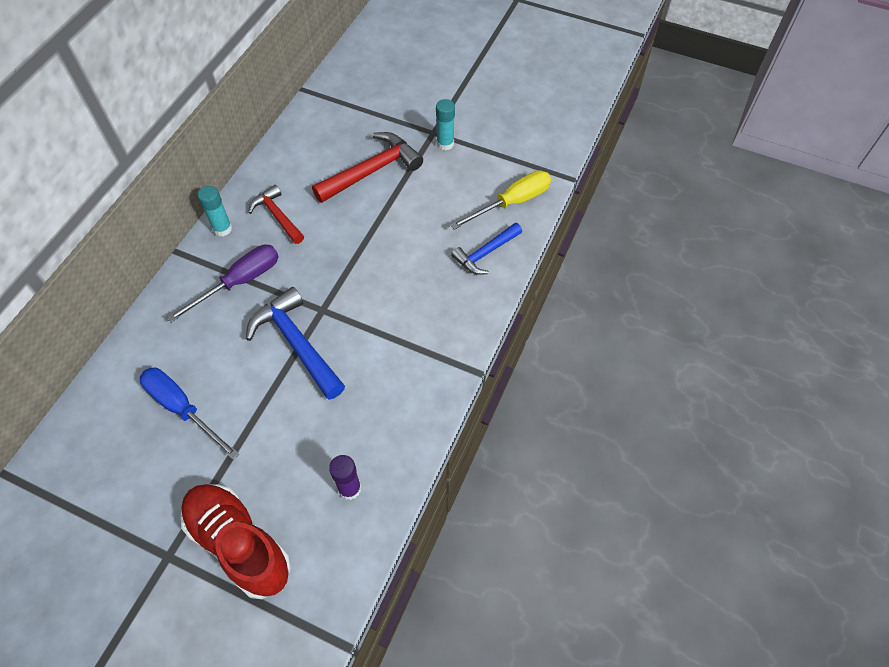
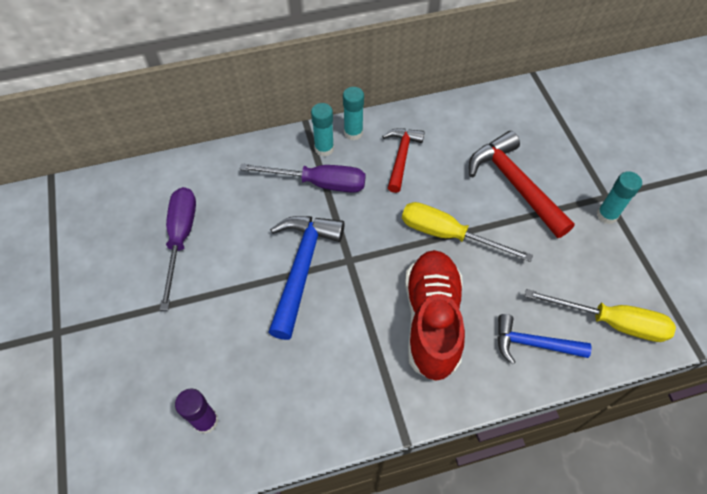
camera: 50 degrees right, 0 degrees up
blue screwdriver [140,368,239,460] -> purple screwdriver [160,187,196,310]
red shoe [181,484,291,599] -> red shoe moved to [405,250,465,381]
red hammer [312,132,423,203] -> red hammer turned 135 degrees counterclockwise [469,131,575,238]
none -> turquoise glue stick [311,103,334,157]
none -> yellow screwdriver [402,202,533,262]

- - - -

- [WHAT YOU HAVE TO DO] Give the count of lines in the data that contain the word "screwdriver", and write nothing besides it.

- [REPLY TO THE EXERCISE] 2